Listed entries:
= Beginning of Section =

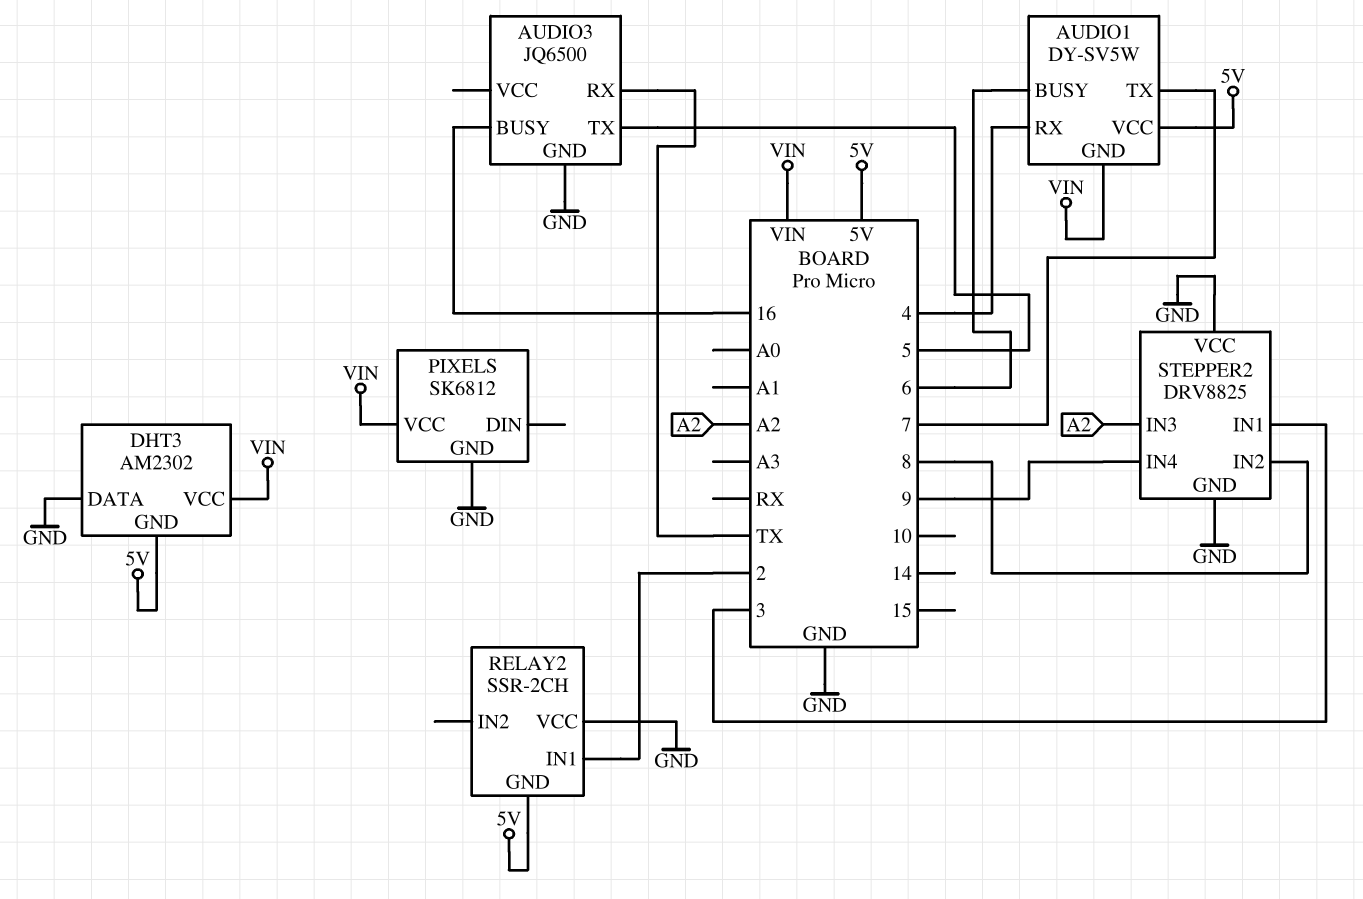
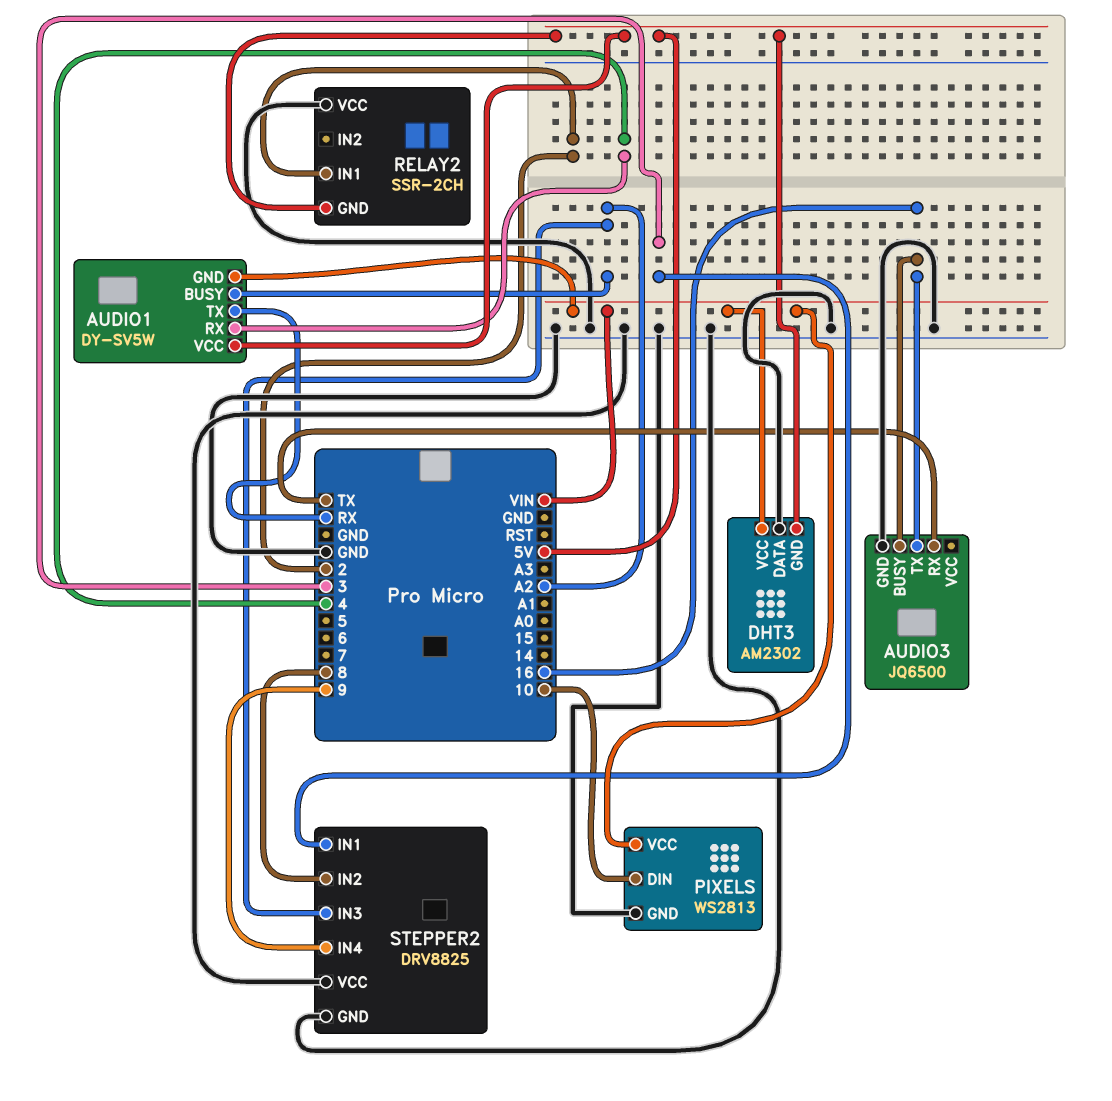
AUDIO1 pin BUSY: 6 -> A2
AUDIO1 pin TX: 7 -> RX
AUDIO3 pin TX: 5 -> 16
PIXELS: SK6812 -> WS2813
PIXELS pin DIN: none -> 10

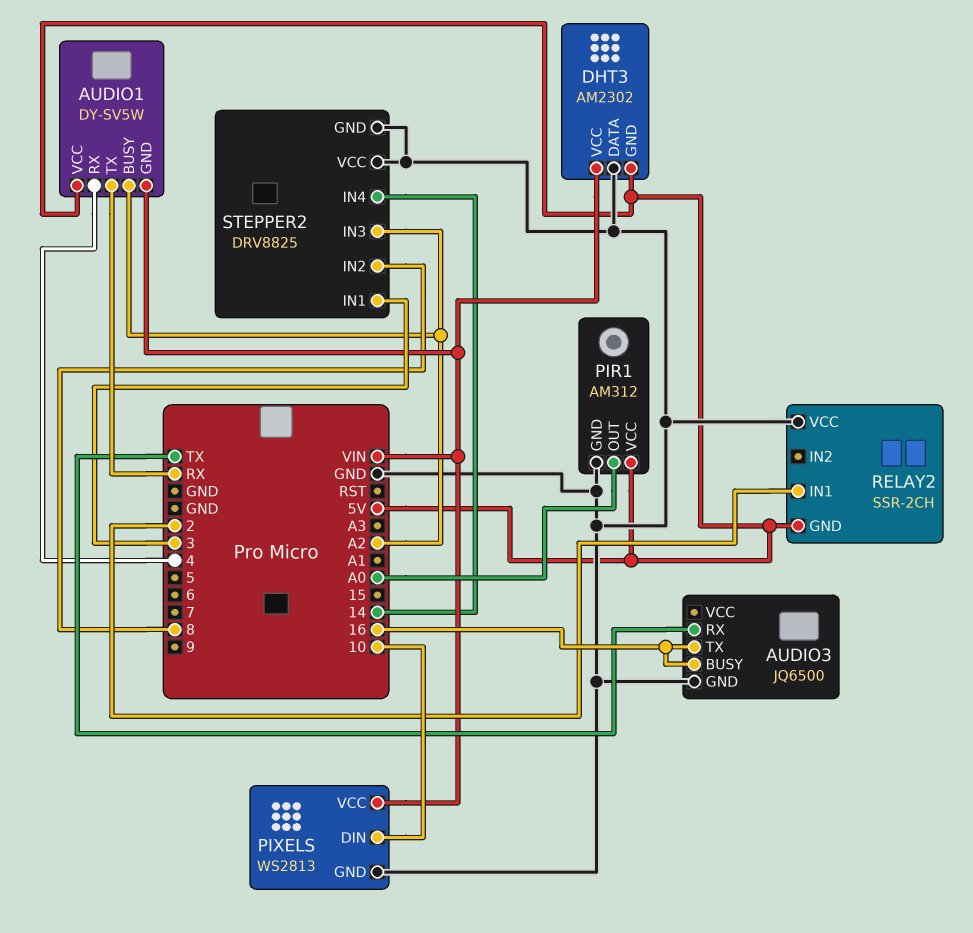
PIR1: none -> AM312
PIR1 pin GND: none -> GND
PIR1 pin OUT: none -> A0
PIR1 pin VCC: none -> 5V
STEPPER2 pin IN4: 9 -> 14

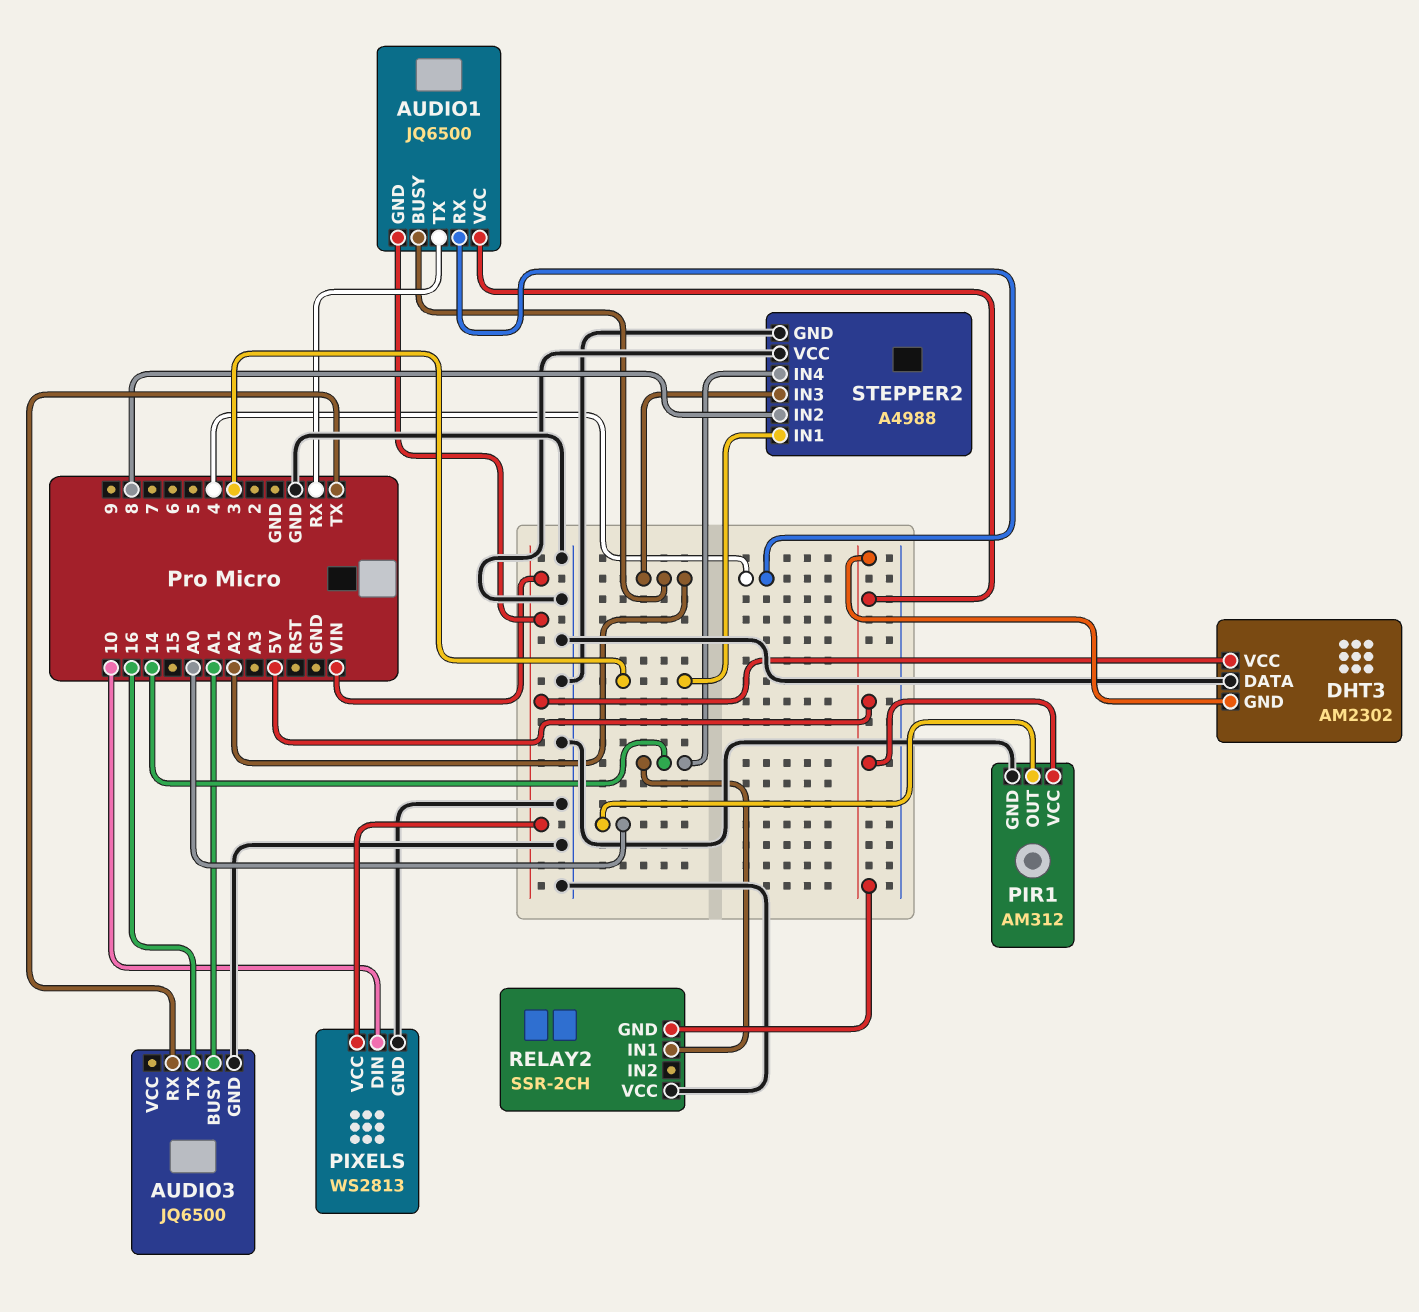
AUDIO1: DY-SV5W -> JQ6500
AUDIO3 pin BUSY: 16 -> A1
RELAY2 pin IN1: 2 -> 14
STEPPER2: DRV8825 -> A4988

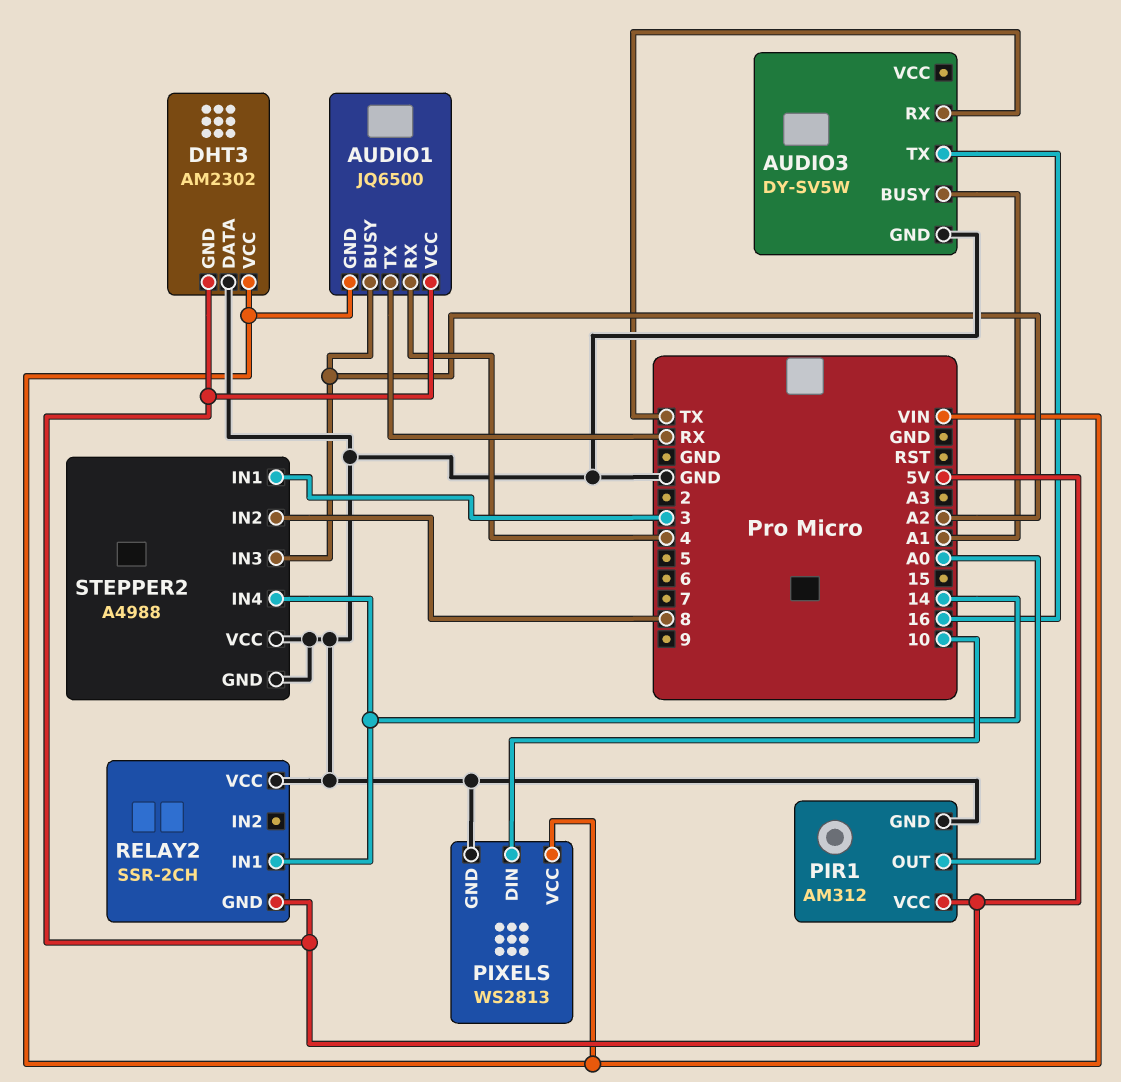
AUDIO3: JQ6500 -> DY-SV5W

= End of Section =

Exercise details: Exactly repeat the data above; the pictures do not belong in your copy.

Solution to this exercise:
AUDIO1 pin BUSY: 6 -> A2
AUDIO1 pin TX: 7 -> RX
AUDIO3 pin TX: 5 -> 16
PIXELS: SK6812 -> WS2813
PIXELS pin DIN: none -> 10

PIR1: none -> AM312
PIR1 pin GND: none -> GND
PIR1 pin OUT: none -> A0
PIR1 pin VCC: none -> 5V
STEPPER2 pin IN4: 9 -> 14

AUDIO1: DY-SV5W -> JQ6500
AUDIO3 pin BUSY: 16 -> A1
RELAY2 pin IN1: 2 -> 14
STEPPER2: DRV8825 -> A4988

AUDIO3: JQ6500 -> DY-SV5W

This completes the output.